*** Provided material ***
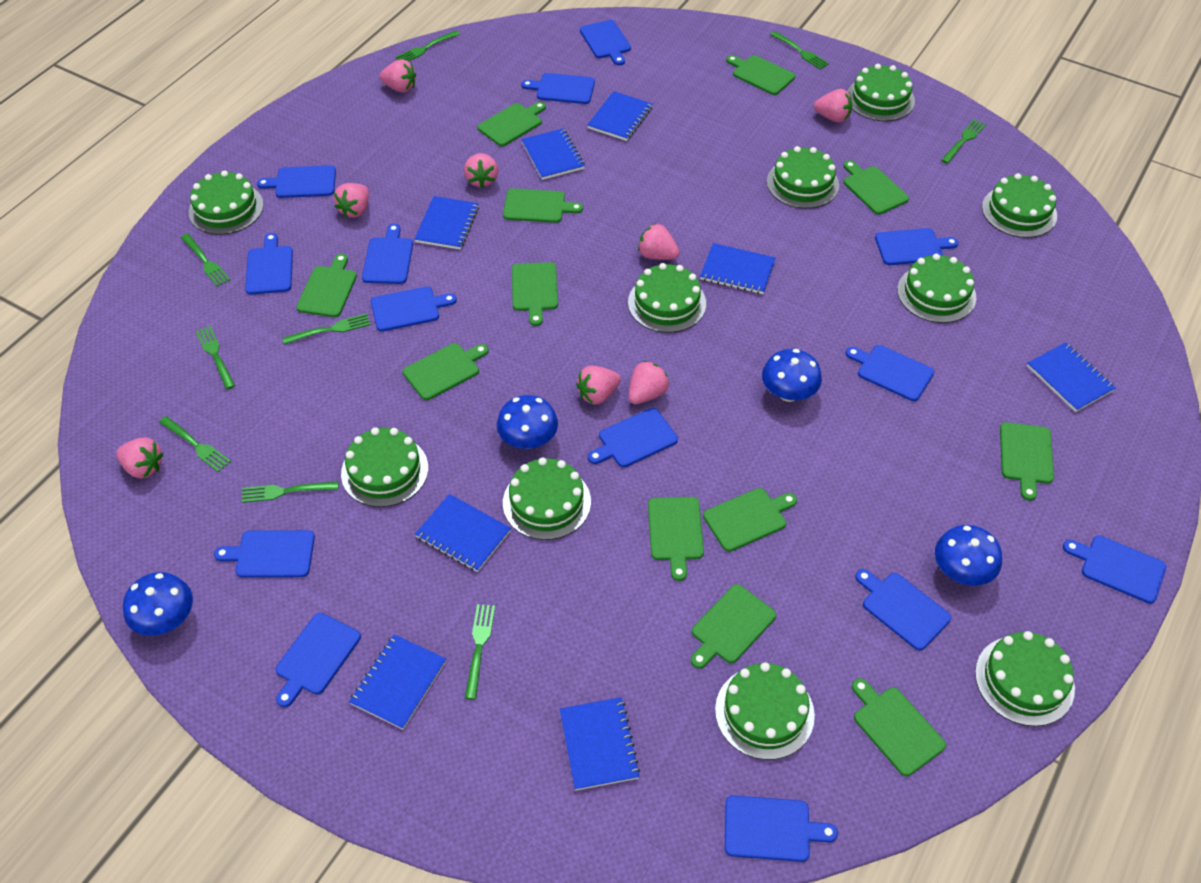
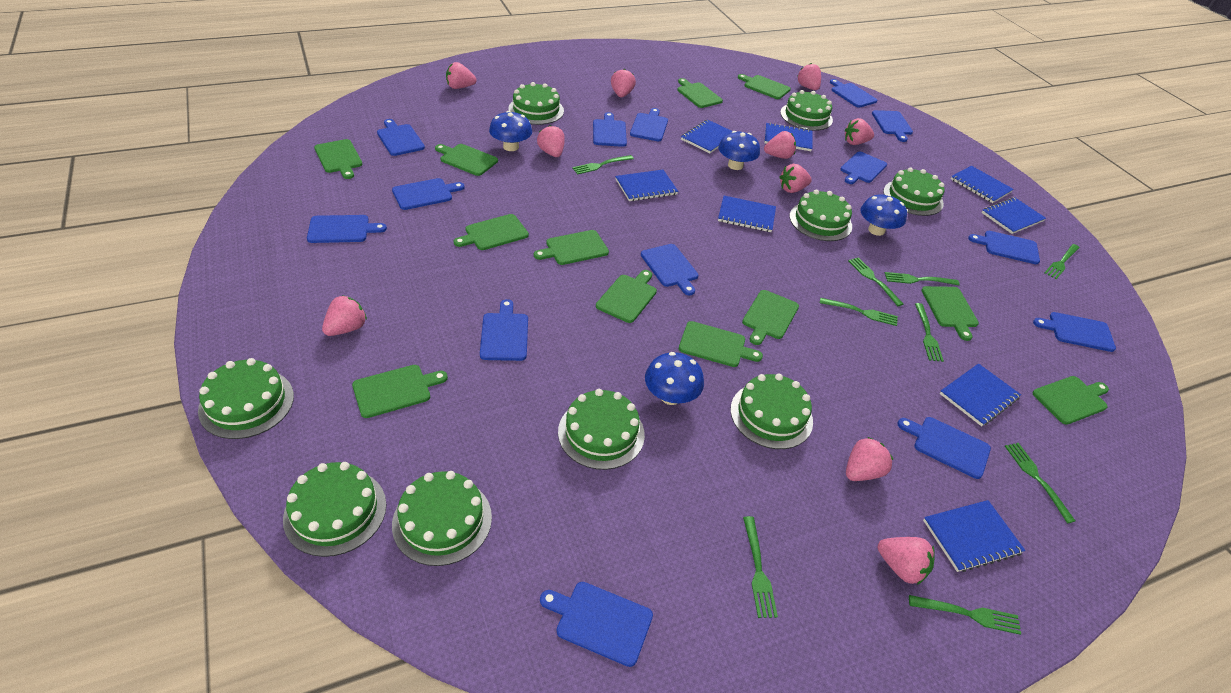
green cake: 10 -> 9
pink strawberry: 8 -> 10

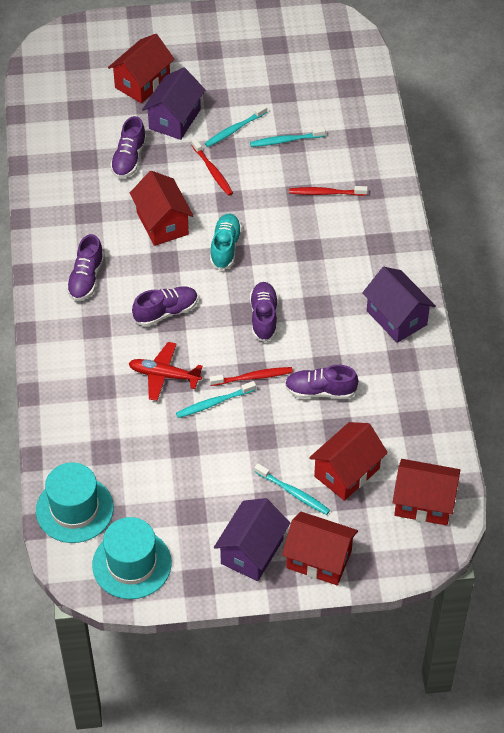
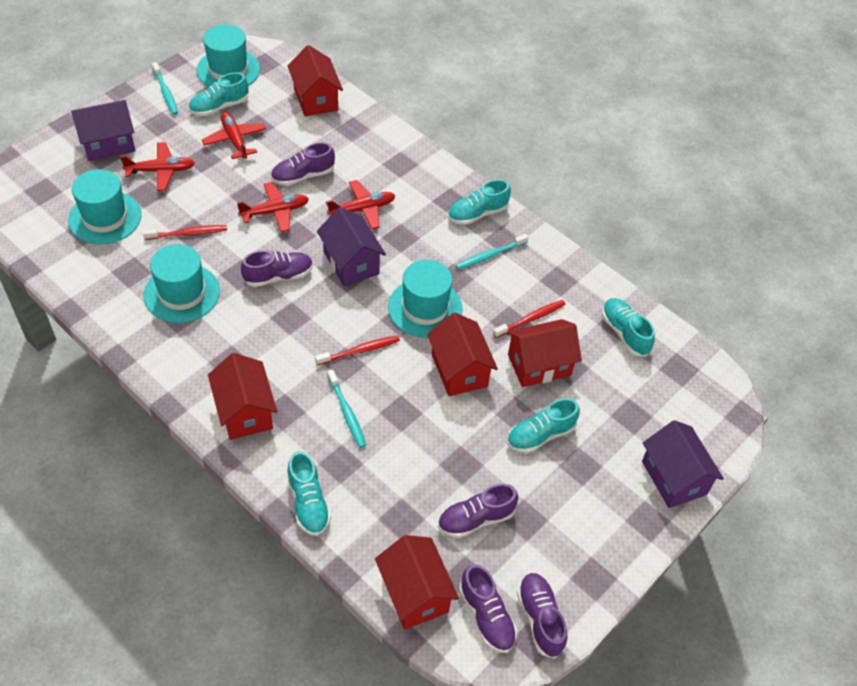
red plane: 1 -> 4
turquoise hat: 2 -> 4
turquoise shoe: 1 -> 5
turquoise toothbrush: 4 -> 3

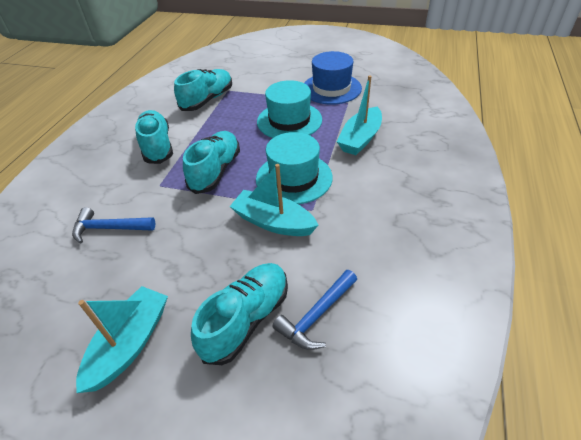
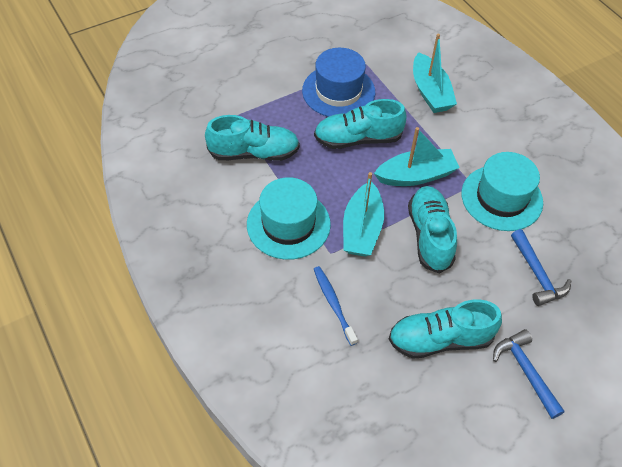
blue toothbrush: 0 -> 1

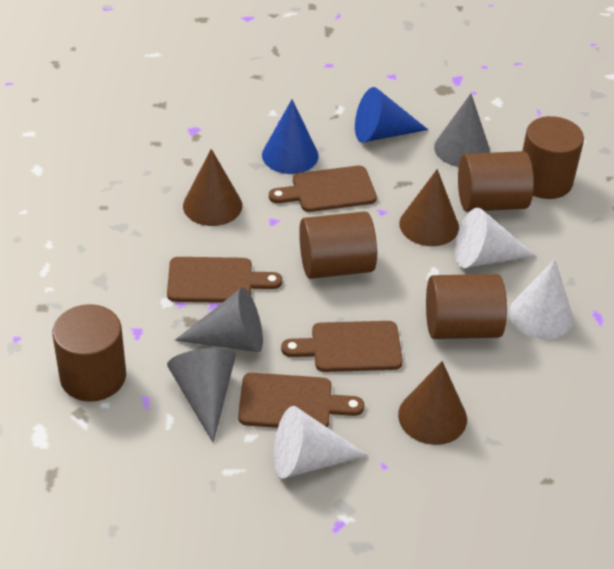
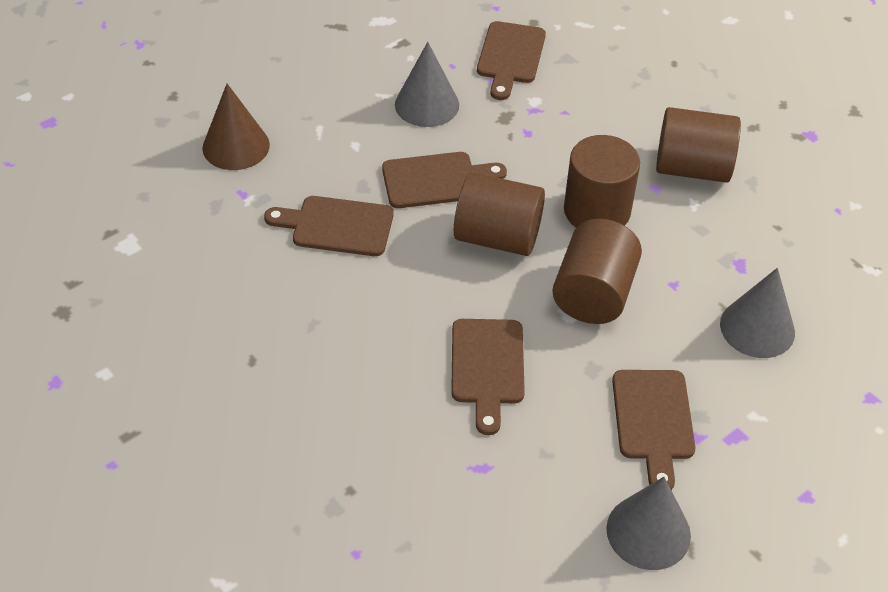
blue cone: 2 -> 0
brown cone: 3 -> 1
brown cutting board: 4 -> 5
brown cylinder: 5 -> 4
white cone: 3 -> 0

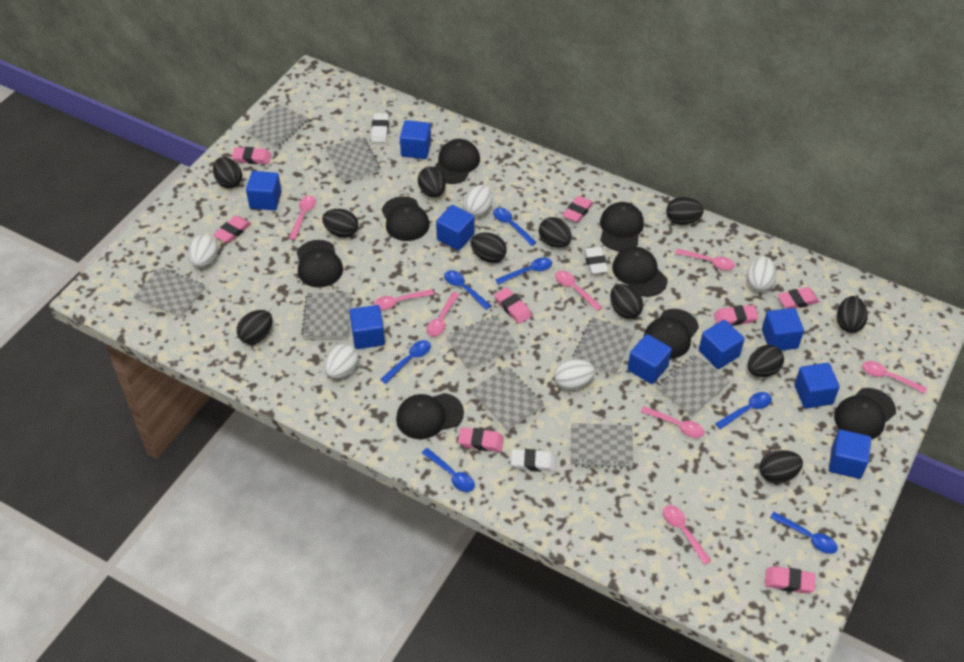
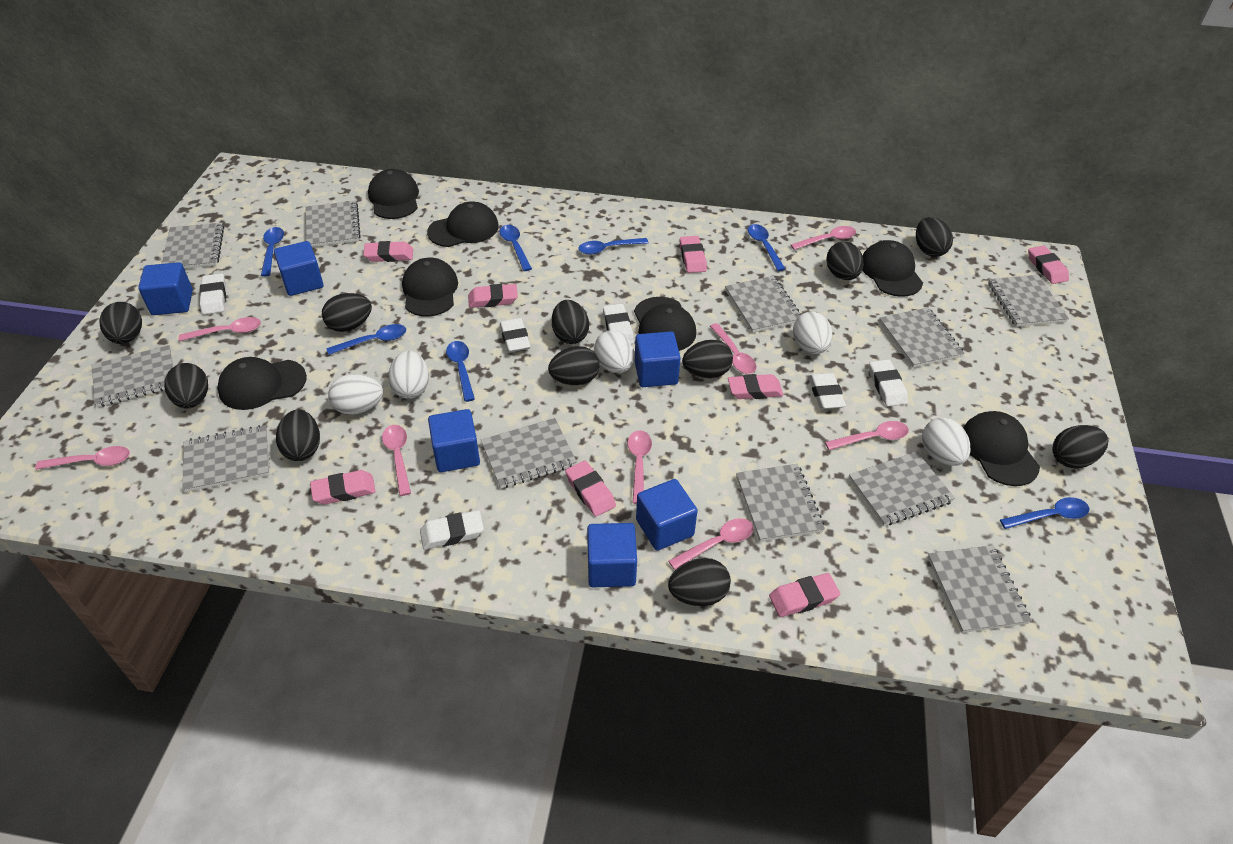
black cap: 8 -> 7
blue cube: 9 -> 6
grey notebook: 9 -> 11
white eraser: 3 -> 6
***
▶ _Task requirements_
Keep out the pictures, and copy exactly the lines from the one that contains "pink strawberry: 8 -> 10" through the final line of the records above, both ends included.

▶ _Written reply_
pink strawberry: 8 -> 10

red plane: 1 -> 4
turquoise hat: 2 -> 4
turquoise shoe: 1 -> 5
turquoise toothbrush: 4 -> 3

blue toothbrush: 0 -> 1

blue cone: 2 -> 0
brown cone: 3 -> 1
brown cutting board: 4 -> 5
brown cylinder: 5 -> 4
white cone: 3 -> 0

black cap: 8 -> 7
blue cube: 9 -> 6
grey notebook: 9 -> 11
white eraser: 3 -> 6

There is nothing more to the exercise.